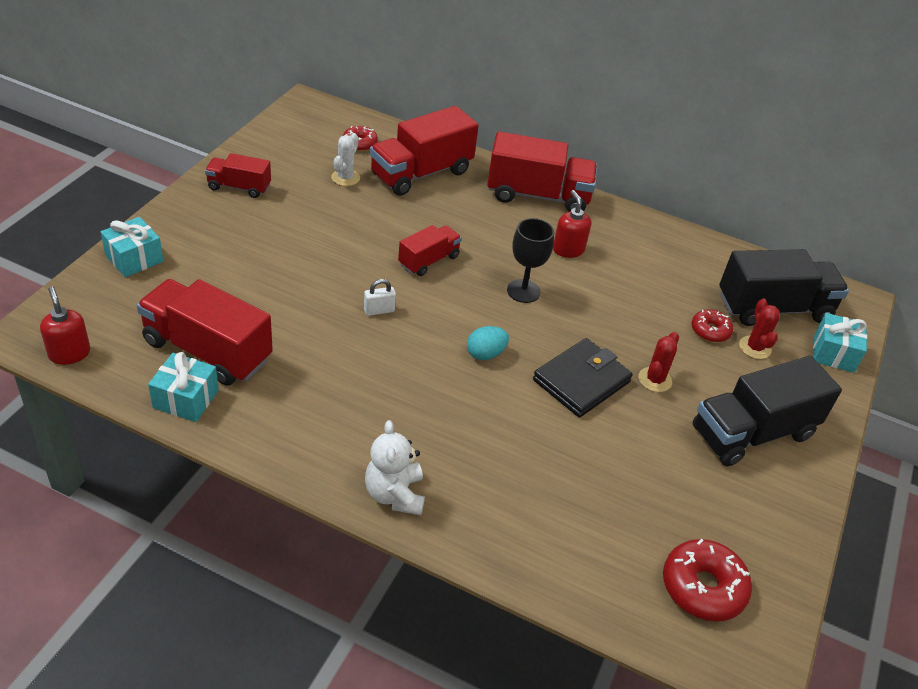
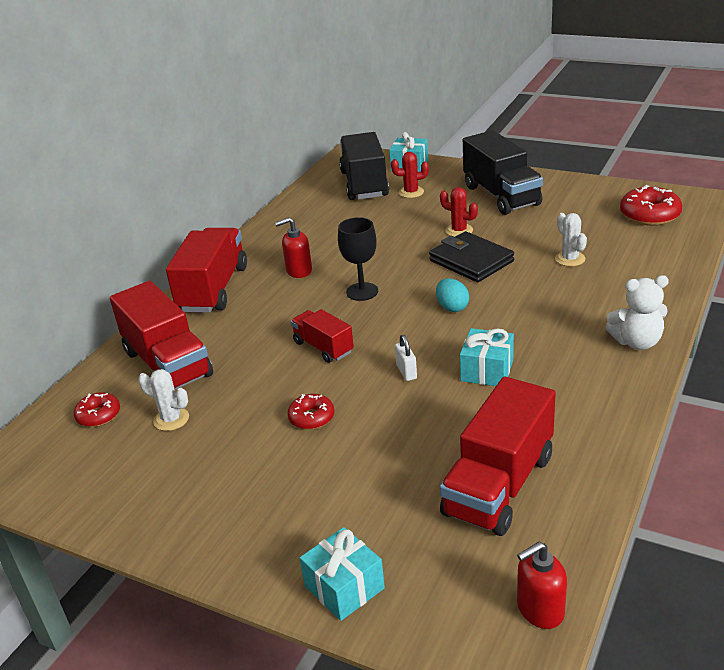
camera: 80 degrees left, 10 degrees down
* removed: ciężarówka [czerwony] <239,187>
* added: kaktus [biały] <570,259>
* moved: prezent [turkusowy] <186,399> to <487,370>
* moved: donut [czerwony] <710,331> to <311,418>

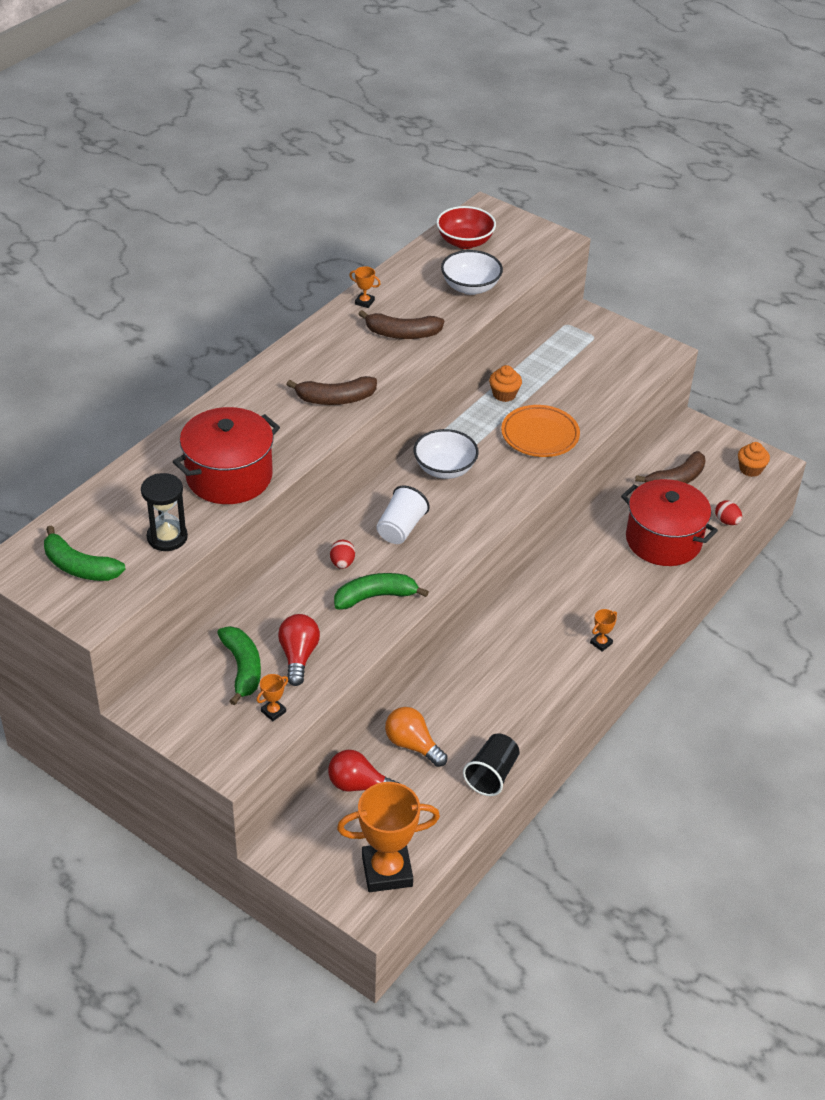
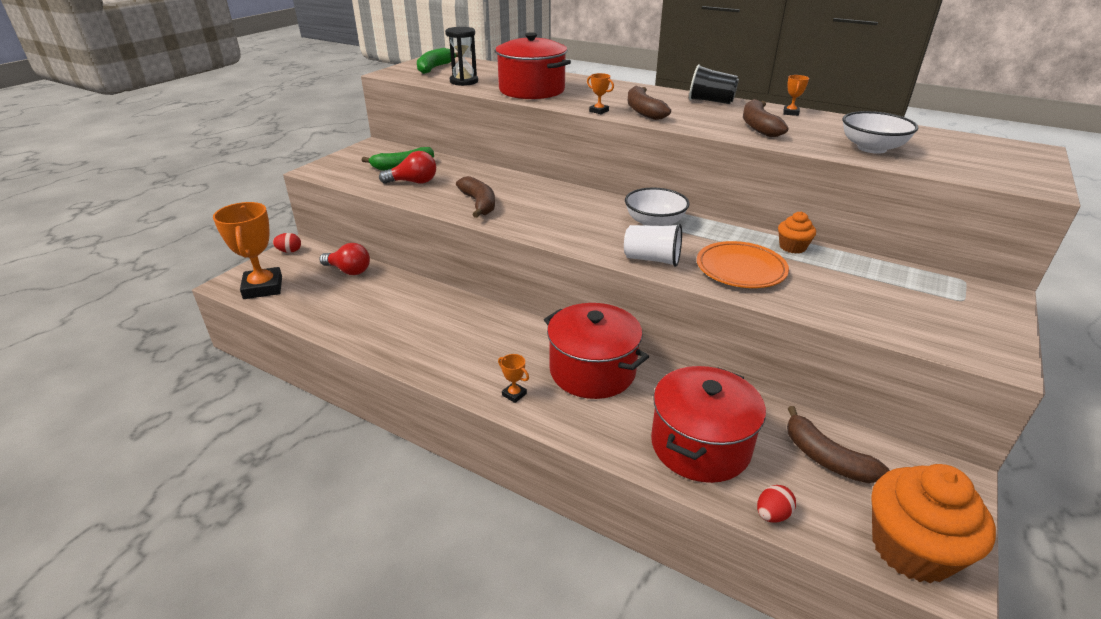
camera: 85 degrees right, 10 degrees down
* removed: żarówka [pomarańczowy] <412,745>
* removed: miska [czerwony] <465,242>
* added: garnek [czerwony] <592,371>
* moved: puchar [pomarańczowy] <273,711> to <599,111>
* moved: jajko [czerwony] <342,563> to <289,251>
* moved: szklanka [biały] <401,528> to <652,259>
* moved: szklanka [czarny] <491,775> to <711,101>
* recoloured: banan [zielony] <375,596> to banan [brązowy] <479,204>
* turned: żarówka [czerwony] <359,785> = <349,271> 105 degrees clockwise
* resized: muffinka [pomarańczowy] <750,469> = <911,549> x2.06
⁂
_Instructions for the task_.
Only those lines of the entries above that run from the line containing "żarówka [pomarańczowy] <412,745>" to the line containing "<401,528> to <652,259>", both included, should be transcribed exactly.

_Solution to the problem_.
* removed: żarówka [pomarańczowy] <412,745>
* removed: miska [czerwony] <465,242>
* added: garnek [czerwony] <592,371>
* moved: puchar [pomarańczowy] <273,711> to <599,111>
* moved: jajko [czerwony] <342,563> to <289,251>
* moved: szklanka [biały] <401,528> to <652,259>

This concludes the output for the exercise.